DATA EXCERPTS:
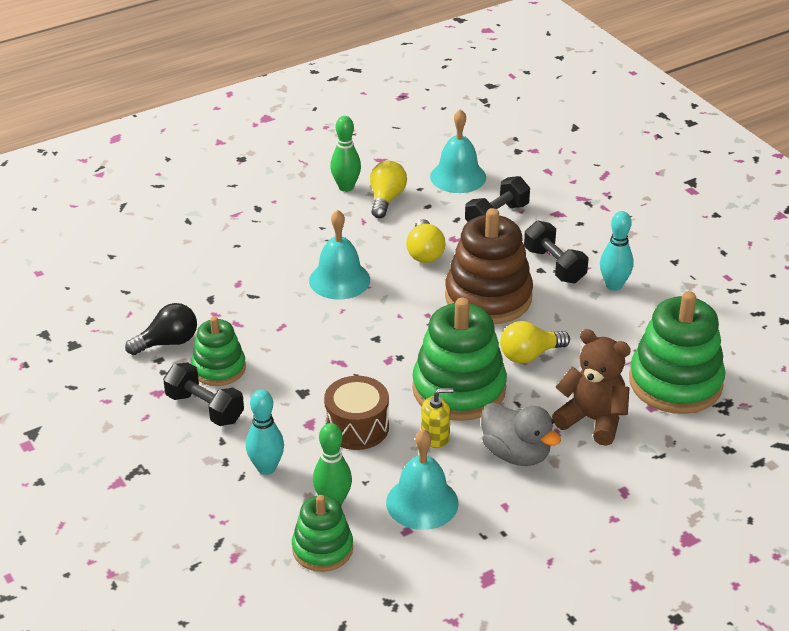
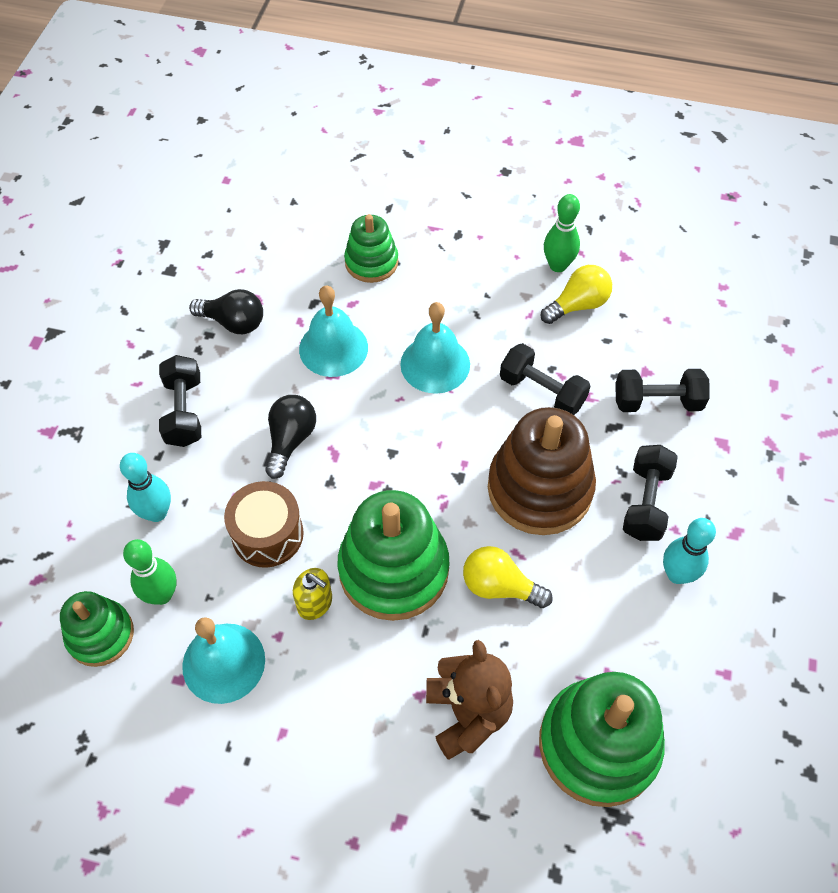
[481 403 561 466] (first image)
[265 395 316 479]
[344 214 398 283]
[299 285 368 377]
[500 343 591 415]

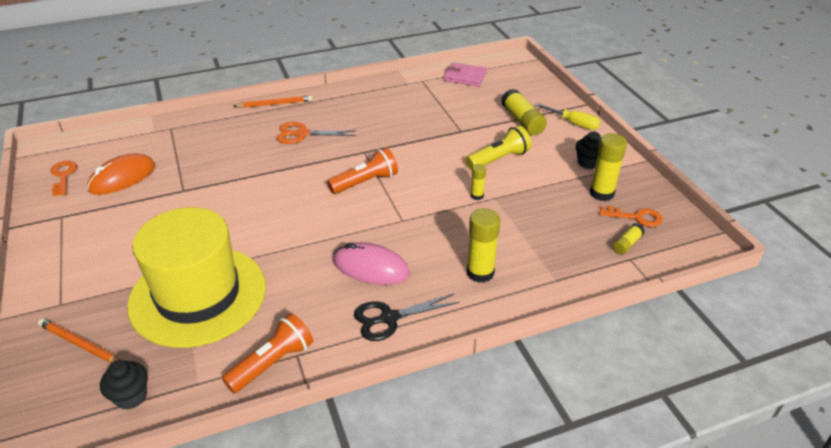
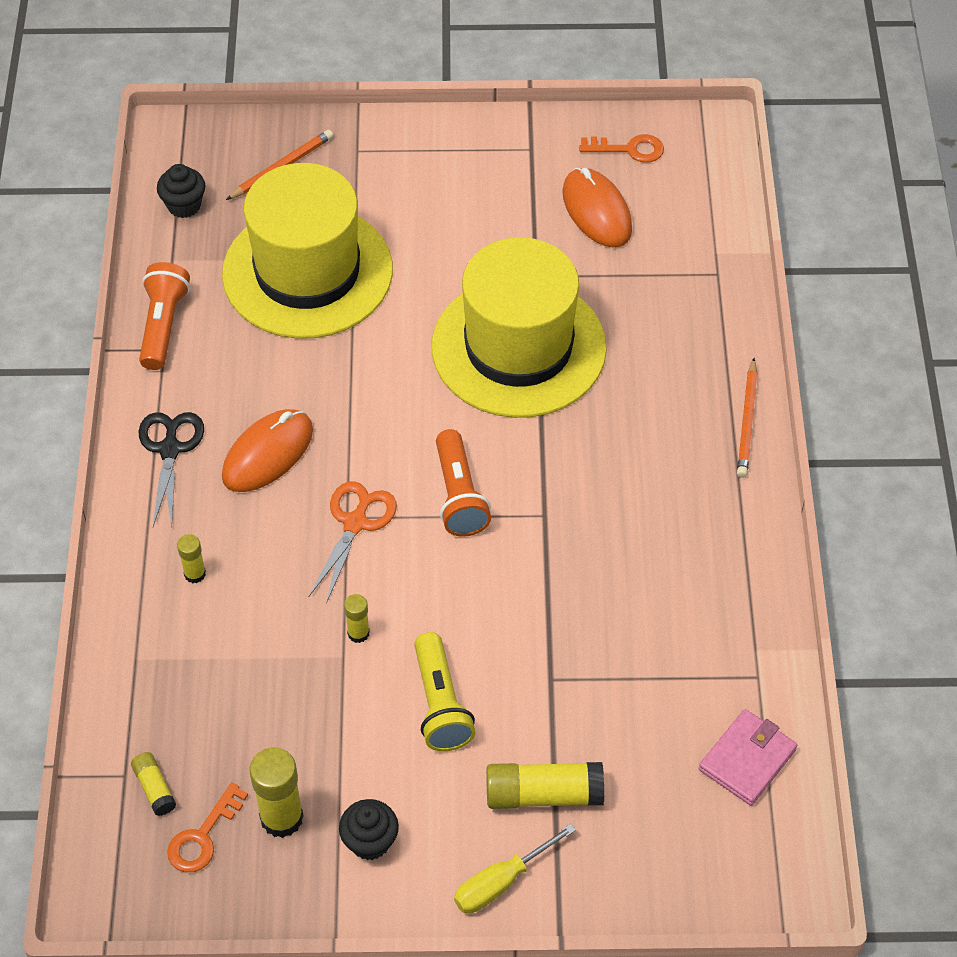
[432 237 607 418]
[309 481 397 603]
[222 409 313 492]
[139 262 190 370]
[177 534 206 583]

PROBLEM TO WORK ON: Repeat, word for word, each of the records, omitting any image they hold.

YOUR RESPONSE:
[481 403 561 466] (first image)
[265 395 316 479]
[344 214 398 283]
[299 285 368 377]
[500 343 591 415]

[432 237 607 418]
[309 481 397 603]
[222 409 313 492]
[139 262 190 370]
[177 534 206 583]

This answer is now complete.